*** Data shown Section Begins ***

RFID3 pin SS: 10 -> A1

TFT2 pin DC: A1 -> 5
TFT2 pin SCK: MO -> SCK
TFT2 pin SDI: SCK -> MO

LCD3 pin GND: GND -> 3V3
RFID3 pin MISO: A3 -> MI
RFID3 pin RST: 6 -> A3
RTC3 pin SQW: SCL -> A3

*** Data shown Section Ends ***
*** Data shown Section Begins ***

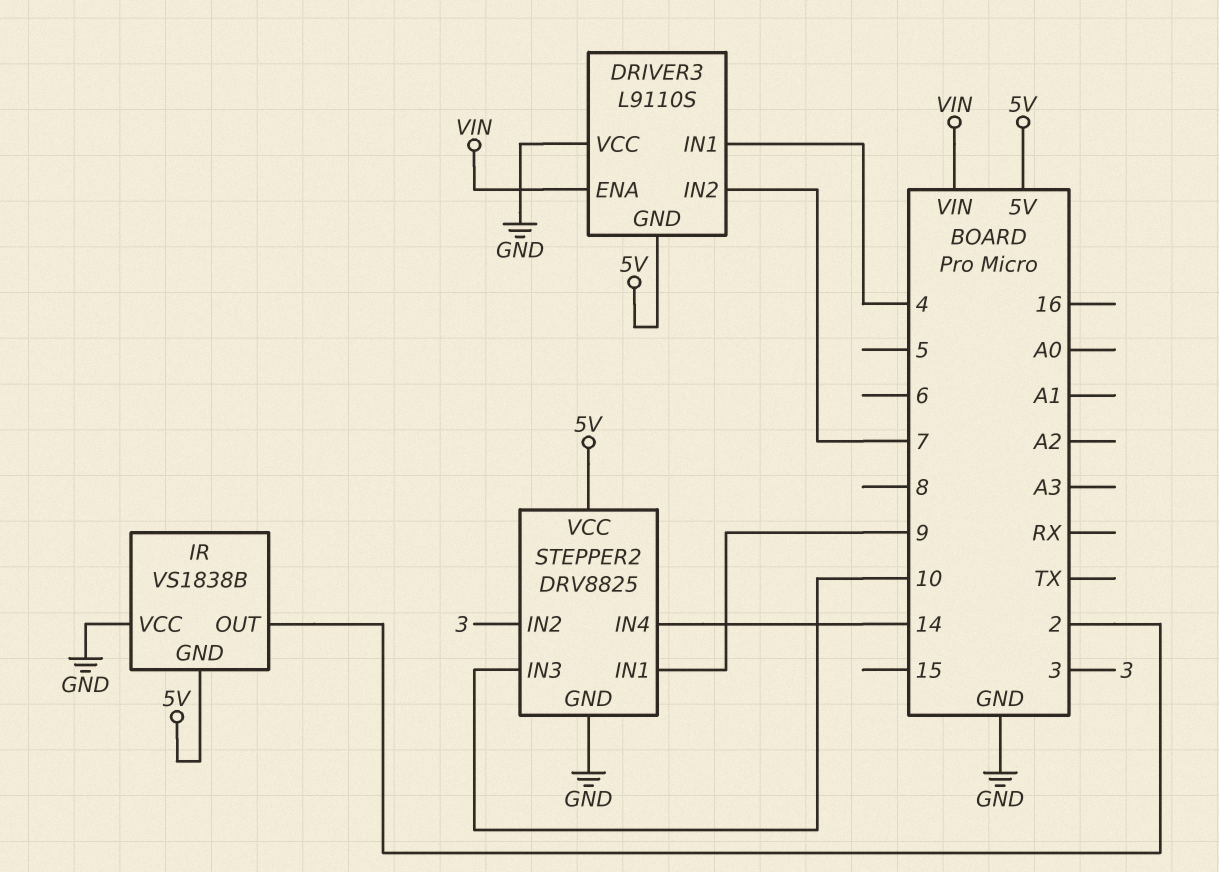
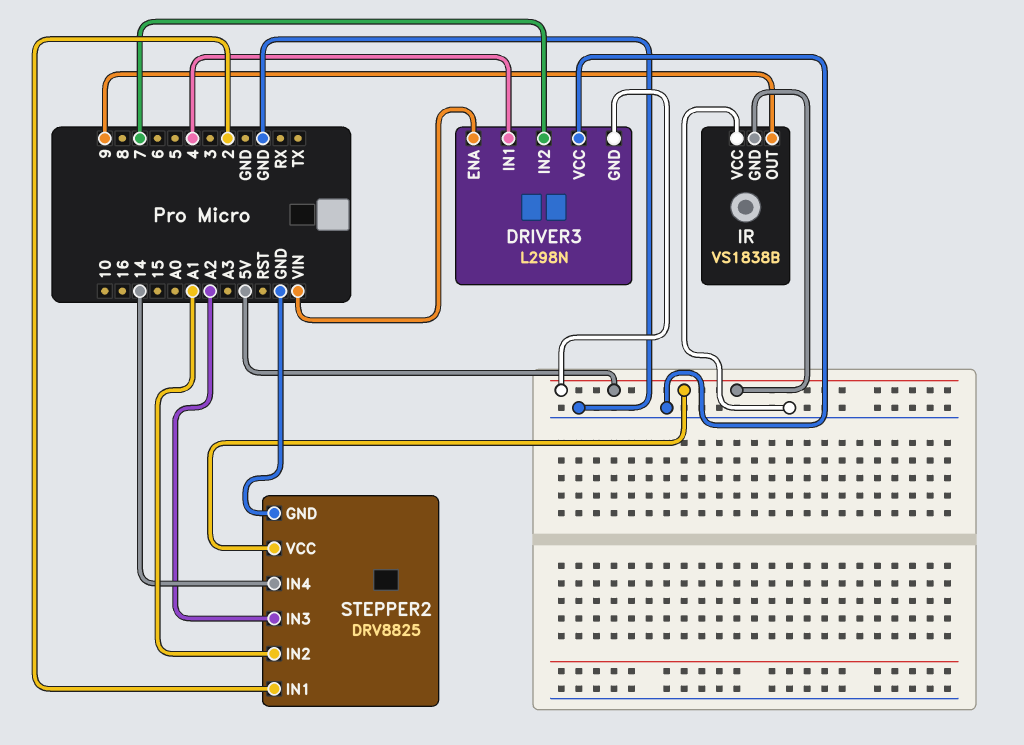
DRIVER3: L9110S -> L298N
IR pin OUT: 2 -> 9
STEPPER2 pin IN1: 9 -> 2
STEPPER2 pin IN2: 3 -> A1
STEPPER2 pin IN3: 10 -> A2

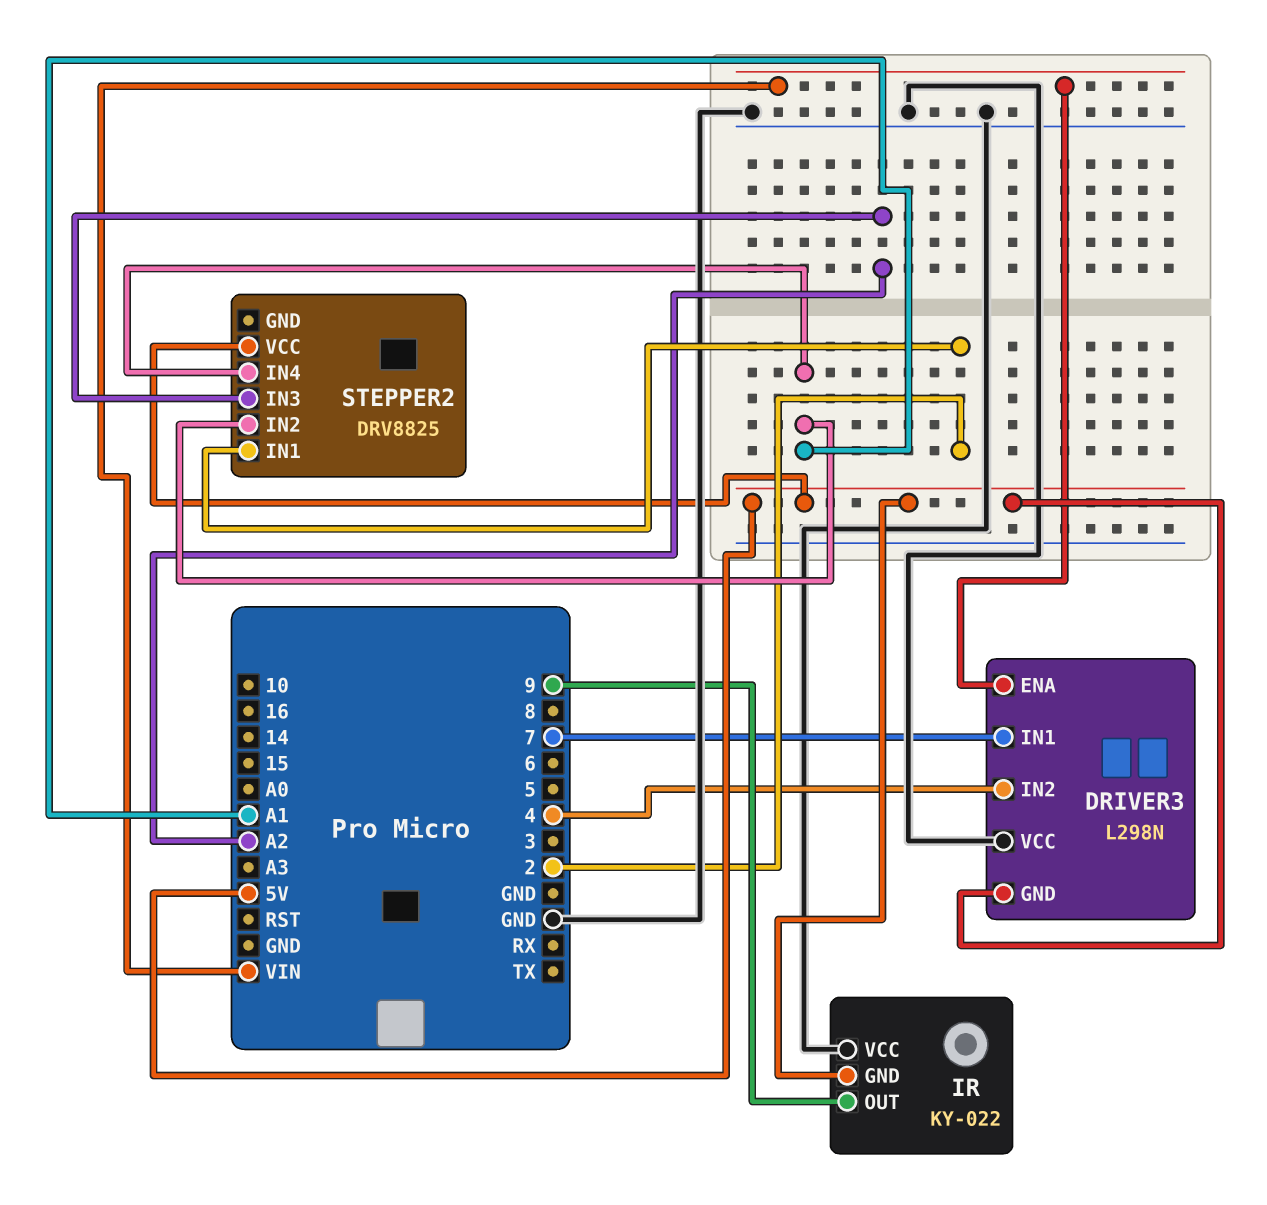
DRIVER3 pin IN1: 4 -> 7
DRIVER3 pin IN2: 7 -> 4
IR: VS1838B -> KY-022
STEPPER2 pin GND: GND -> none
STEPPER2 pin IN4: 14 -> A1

*** Data shown Section Ends ***

Exercise brief =
Out of the entries above, write out only the lines between the line holding "RFID3 pin SS: 10 -> A1" and the line holding "RTC3 pin SQW: SCL -> A3", inclusive, each exactly as given.

Result of this exercise =
RFID3 pin SS: 10 -> A1

TFT2 pin DC: A1 -> 5
TFT2 pin SCK: MO -> SCK
TFT2 pin SDI: SCK -> MO

LCD3 pin GND: GND -> 3V3
RFID3 pin MISO: A3 -> MI
RFID3 pin RST: 6 -> A3
RTC3 pin SQW: SCL -> A3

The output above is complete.